----- Records shown -----
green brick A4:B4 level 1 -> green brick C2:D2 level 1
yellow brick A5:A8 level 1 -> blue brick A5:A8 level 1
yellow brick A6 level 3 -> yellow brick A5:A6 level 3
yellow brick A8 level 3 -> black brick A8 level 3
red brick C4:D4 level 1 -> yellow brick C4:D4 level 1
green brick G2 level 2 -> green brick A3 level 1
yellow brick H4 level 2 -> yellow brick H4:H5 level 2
-----
----- Records shown -----
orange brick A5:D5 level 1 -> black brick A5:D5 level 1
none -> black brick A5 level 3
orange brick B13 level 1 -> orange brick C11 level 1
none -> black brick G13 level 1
-----
_Description of the task_
Total lines with "orange" in the records above: report that figure alone.

_Expected output_
2